### What the task requires
Every line of the following records that includes "gray" should be copied.

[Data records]
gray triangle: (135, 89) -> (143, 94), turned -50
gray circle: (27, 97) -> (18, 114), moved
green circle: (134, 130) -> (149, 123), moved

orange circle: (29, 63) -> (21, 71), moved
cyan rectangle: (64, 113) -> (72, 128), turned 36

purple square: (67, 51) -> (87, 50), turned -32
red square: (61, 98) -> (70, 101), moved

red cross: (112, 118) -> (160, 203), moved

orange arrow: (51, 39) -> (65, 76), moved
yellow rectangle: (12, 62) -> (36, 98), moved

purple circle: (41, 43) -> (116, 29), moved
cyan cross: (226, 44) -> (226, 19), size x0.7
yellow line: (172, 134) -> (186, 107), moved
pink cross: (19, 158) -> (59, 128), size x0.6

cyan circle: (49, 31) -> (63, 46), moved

### Output below
gray triangle: (135, 89) -> (143, 94), turned -50
gray circle: (27, 97) -> (18, 114), moved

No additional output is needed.